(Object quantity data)
───
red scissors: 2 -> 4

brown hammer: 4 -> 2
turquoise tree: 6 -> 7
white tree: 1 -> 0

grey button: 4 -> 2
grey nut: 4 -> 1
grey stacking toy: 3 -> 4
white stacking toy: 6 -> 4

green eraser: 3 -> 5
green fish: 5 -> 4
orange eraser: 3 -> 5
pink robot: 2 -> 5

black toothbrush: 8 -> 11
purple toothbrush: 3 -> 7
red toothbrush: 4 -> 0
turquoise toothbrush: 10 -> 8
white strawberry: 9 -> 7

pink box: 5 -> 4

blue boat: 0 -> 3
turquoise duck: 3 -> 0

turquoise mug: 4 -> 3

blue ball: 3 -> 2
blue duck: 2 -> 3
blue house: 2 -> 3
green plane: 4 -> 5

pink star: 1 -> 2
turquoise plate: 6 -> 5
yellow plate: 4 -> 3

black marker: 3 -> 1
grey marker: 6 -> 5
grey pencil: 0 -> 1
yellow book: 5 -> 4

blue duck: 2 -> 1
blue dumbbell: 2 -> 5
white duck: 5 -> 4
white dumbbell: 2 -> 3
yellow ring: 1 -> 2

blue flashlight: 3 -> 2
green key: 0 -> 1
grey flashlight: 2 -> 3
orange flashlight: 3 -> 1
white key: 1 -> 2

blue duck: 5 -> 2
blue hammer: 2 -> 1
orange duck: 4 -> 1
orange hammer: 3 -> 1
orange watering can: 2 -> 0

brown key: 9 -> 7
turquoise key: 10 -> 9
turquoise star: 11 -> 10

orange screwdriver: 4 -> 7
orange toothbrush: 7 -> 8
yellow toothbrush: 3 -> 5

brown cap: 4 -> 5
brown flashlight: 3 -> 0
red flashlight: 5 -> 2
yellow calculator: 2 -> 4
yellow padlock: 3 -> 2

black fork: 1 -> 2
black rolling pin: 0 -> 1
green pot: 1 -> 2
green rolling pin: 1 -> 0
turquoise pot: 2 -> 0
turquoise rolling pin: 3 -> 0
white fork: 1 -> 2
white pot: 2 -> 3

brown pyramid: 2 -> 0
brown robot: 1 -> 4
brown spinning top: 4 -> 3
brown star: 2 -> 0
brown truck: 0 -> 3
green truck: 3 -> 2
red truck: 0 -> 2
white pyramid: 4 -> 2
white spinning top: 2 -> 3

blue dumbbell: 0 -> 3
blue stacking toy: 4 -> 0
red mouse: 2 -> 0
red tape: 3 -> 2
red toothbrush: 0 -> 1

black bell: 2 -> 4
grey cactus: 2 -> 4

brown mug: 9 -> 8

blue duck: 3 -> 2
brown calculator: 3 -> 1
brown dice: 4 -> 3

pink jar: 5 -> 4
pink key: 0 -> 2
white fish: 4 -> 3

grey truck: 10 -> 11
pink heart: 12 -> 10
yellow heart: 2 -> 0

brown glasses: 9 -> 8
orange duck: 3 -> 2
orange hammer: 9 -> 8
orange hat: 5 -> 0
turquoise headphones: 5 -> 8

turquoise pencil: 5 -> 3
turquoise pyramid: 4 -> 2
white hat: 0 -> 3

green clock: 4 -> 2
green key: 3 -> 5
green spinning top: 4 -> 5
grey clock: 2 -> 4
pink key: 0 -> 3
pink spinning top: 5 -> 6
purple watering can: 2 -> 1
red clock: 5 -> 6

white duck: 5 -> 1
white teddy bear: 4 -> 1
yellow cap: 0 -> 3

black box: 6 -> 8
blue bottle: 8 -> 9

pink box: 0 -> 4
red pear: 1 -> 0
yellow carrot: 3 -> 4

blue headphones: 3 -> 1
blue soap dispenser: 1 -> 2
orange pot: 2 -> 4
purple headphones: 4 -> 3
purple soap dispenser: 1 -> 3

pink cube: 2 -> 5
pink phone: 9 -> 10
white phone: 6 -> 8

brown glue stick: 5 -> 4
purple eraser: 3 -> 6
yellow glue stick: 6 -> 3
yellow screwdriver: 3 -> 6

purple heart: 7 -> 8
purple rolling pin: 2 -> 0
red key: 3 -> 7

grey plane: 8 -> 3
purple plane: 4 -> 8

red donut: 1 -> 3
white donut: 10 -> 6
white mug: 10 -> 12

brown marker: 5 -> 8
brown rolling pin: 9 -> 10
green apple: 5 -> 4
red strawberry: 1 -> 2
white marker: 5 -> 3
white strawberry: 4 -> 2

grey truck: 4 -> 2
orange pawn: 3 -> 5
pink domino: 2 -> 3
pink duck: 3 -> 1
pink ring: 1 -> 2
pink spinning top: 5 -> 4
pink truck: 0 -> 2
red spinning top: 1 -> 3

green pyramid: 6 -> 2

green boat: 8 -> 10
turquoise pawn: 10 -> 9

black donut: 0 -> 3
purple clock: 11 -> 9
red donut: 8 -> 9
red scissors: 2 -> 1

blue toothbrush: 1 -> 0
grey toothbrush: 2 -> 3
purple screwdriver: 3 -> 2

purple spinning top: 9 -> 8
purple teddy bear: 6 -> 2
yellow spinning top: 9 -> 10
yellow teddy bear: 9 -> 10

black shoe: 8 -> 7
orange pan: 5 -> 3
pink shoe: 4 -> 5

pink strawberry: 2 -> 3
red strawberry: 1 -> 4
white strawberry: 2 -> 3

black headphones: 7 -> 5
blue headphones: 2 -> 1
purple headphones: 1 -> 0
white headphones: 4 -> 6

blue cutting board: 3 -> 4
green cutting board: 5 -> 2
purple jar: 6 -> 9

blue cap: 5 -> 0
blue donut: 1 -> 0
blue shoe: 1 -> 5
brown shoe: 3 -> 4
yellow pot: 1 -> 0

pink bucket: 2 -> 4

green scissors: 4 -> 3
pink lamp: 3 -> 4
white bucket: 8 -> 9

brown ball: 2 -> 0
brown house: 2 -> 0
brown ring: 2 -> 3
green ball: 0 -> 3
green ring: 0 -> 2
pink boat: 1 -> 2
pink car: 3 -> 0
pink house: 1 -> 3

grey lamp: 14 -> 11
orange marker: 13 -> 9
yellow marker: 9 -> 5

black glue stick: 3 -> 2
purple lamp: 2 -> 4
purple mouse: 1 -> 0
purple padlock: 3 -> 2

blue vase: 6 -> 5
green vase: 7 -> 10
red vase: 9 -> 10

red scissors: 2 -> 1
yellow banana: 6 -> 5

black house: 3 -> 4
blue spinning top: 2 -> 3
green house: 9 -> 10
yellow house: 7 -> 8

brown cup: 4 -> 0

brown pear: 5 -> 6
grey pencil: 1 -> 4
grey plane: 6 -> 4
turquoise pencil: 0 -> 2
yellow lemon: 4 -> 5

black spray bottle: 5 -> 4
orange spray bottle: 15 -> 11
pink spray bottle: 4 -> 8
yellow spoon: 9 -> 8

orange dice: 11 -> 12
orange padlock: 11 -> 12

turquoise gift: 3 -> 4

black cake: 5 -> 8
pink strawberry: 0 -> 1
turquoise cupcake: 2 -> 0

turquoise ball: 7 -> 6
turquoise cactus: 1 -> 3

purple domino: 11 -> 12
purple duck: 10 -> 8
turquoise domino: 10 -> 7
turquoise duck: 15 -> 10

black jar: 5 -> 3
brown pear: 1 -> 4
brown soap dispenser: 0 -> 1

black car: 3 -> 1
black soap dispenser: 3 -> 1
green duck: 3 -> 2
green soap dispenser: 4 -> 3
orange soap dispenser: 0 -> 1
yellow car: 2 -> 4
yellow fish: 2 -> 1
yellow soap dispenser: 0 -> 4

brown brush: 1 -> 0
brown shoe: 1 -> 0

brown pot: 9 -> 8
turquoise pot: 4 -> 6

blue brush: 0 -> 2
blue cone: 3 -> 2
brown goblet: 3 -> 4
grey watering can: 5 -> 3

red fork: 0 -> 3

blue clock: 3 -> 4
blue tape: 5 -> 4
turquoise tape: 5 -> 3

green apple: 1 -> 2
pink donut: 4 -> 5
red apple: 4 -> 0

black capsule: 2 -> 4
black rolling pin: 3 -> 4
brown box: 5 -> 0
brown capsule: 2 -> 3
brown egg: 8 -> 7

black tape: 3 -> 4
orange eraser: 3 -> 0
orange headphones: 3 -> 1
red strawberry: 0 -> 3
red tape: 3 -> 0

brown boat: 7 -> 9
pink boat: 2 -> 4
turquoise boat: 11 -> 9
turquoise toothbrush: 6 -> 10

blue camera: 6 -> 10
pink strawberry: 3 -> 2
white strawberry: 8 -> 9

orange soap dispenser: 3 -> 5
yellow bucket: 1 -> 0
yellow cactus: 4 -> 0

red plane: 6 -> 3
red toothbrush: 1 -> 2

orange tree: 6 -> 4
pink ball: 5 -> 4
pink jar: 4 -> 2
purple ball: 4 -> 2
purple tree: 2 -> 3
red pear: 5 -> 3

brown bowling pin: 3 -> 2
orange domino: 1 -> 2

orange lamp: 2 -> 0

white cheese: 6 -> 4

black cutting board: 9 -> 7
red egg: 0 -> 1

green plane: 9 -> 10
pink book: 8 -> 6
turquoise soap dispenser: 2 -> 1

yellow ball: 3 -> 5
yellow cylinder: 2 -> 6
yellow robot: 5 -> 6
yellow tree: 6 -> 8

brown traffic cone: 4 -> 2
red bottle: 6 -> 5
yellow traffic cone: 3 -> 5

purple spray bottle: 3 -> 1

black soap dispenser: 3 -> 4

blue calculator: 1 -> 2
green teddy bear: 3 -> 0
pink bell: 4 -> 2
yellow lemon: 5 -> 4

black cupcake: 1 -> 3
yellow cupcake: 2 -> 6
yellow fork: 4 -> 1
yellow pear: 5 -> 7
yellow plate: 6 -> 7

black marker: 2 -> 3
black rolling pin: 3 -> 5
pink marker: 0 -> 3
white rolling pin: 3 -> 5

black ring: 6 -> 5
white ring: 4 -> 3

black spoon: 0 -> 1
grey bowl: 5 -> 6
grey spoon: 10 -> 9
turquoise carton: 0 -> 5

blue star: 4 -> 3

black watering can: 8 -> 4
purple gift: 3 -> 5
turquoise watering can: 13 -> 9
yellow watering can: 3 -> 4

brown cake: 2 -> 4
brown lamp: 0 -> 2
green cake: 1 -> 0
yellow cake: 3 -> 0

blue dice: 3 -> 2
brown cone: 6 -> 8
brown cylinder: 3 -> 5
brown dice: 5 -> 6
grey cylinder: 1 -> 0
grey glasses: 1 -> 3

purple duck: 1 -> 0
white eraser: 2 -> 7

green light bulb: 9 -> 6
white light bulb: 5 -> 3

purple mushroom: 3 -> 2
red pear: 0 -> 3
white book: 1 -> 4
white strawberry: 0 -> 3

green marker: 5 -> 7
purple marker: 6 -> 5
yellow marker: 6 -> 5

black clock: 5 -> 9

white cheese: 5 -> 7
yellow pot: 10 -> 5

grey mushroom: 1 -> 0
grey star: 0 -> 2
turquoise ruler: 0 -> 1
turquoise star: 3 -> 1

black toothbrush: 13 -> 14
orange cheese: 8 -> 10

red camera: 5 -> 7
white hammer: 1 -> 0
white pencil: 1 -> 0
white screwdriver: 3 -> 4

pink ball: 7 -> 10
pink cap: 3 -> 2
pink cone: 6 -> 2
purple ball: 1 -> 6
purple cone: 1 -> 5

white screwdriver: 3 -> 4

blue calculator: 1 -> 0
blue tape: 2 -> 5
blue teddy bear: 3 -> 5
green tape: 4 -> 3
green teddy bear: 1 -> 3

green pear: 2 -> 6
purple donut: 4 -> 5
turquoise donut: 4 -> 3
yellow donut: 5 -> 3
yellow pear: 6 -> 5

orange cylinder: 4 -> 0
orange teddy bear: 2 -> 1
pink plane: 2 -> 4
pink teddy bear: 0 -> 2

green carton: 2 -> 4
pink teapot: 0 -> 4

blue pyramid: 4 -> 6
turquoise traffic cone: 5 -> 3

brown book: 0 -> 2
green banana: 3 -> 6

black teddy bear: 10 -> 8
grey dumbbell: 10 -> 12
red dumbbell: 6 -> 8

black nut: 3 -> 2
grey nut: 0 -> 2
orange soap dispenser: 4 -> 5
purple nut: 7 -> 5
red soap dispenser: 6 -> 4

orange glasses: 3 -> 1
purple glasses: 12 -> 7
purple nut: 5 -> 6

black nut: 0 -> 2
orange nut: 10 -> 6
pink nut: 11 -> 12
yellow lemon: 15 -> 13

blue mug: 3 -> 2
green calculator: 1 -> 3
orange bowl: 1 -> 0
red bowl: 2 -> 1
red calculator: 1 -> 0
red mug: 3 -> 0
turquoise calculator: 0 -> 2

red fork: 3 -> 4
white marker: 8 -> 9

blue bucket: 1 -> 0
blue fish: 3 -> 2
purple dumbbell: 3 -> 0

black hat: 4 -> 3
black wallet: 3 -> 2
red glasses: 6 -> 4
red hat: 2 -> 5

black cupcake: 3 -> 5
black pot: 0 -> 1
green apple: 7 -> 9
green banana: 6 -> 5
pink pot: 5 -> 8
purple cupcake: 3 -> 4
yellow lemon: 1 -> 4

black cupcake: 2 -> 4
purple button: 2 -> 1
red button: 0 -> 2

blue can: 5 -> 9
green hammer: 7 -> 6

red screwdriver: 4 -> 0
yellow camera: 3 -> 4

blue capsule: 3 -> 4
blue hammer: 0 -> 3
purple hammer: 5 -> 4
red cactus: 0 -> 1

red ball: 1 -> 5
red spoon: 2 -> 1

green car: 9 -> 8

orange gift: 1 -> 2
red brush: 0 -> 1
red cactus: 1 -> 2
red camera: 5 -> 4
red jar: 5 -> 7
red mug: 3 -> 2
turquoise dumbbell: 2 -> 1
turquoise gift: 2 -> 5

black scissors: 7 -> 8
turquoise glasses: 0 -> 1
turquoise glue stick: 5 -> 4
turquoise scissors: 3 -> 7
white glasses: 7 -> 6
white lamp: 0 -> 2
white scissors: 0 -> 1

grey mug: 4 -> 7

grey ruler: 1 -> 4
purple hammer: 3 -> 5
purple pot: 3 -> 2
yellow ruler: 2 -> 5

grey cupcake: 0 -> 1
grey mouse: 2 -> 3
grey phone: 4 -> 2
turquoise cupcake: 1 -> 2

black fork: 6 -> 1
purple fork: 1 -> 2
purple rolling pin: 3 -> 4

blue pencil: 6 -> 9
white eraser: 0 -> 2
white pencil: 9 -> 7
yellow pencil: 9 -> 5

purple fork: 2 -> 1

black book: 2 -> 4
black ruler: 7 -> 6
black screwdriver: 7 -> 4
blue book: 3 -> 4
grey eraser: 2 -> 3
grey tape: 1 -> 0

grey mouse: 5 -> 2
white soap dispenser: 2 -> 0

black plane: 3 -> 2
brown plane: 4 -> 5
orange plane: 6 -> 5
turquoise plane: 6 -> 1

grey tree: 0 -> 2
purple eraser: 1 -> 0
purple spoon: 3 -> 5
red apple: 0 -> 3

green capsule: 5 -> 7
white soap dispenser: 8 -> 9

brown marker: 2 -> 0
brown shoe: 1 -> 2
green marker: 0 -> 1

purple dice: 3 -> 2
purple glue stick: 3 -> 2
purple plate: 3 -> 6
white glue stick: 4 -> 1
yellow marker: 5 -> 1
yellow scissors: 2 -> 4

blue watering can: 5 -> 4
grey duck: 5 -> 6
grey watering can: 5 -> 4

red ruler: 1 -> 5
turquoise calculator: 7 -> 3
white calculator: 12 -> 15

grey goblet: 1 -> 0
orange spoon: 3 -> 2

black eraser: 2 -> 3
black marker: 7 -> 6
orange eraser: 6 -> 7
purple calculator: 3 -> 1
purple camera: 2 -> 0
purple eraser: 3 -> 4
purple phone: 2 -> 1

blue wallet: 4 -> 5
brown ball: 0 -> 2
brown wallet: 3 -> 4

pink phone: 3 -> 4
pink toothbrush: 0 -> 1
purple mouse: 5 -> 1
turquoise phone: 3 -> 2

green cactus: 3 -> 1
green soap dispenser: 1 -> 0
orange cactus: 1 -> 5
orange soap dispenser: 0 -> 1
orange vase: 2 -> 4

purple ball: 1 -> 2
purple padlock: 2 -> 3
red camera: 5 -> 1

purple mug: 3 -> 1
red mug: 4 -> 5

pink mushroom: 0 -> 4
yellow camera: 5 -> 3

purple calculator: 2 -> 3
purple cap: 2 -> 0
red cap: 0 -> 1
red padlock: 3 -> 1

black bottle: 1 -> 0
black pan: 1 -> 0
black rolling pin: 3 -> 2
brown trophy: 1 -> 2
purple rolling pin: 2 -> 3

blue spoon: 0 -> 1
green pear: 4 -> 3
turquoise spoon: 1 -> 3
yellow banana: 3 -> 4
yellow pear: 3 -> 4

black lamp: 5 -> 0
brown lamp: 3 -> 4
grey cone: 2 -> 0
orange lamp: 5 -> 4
───
Problem to solve:
State only the number of lines in these entries that contain "fish".

Result of this task:
4